▶ **Given records**
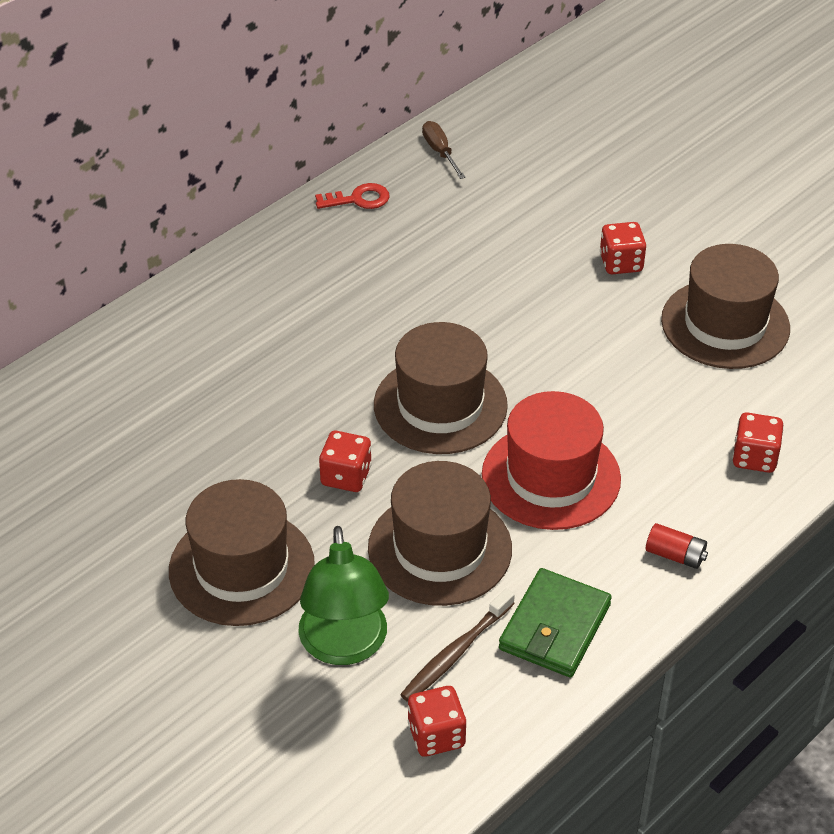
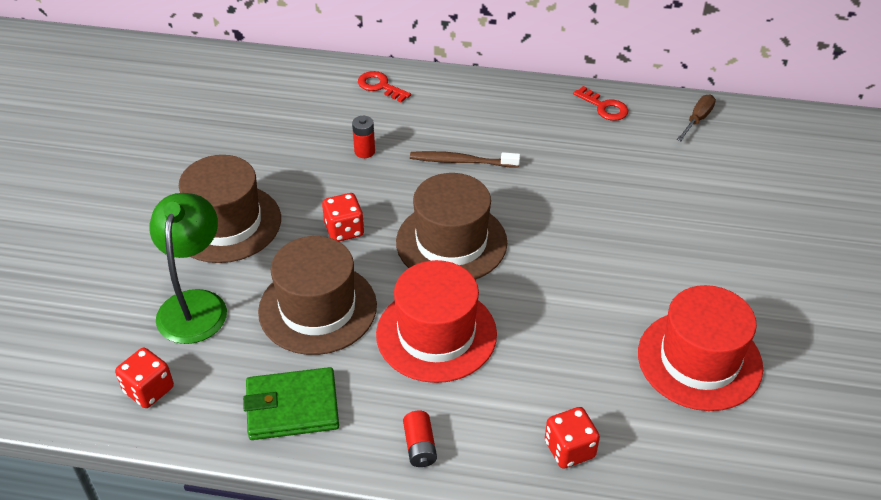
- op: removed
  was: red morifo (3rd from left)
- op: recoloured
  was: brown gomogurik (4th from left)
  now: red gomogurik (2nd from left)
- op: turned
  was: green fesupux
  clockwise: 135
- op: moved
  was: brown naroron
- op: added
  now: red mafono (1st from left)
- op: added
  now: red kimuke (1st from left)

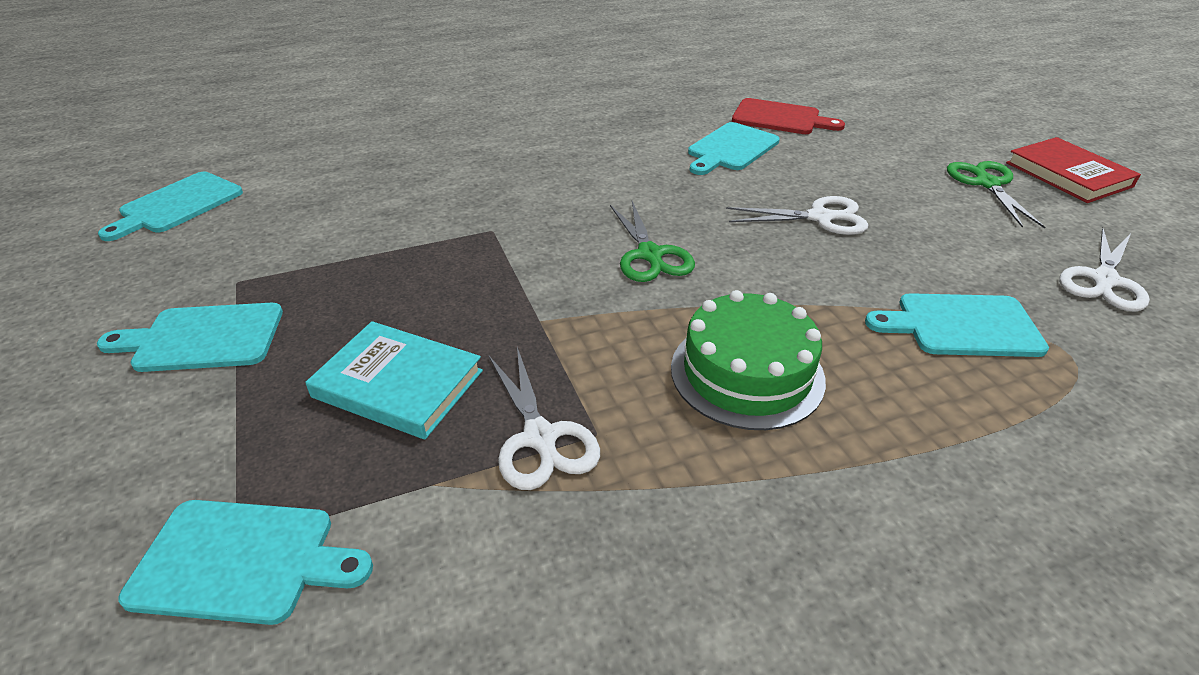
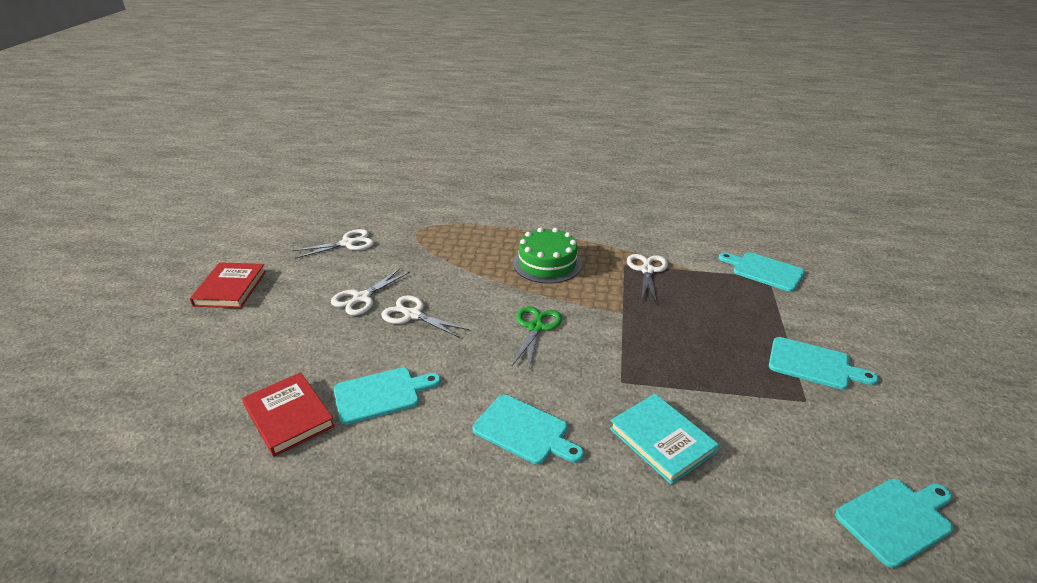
- op: replaced
  was: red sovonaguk
  now: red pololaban (2nd from left)
- op: removed
  was: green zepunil (2nd from left)
- op: moved
  was: turquoise sovonaguk (5th from left in the first image)
  now: turquoise sovonaguk (2nd from left)
- op: moved
  was: turquoise pololaban
- op: added
  now: white zepunil (2nd from left)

▶ **Directions**
Only the pictures are to be left out; repeat all other material exactly.

▶ **Result**
- op: removed
  was: red morifo (3rd from left)
- op: recoloured
  was: brown gomogurik (4th from left)
  now: red gomogurik (2nd from left)
- op: turned
  was: green fesupux
  clockwise: 135
- op: moved
  was: brown naroron
- op: added
  now: red mafono (1st from left)
- op: added
  now: red kimuke (1st from left)

- op: replaced
  was: red sovonaguk
  now: red pololaban (2nd from left)
- op: removed
  was: green zepunil (2nd from left)
- op: moved
  was: turquoise sovonaguk (5th from left in the first image)
  now: turquoise sovonaguk (2nd from left)
- op: moved
  was: turquoise pololaban
- op: added
  now: white zepunil (2nd from left)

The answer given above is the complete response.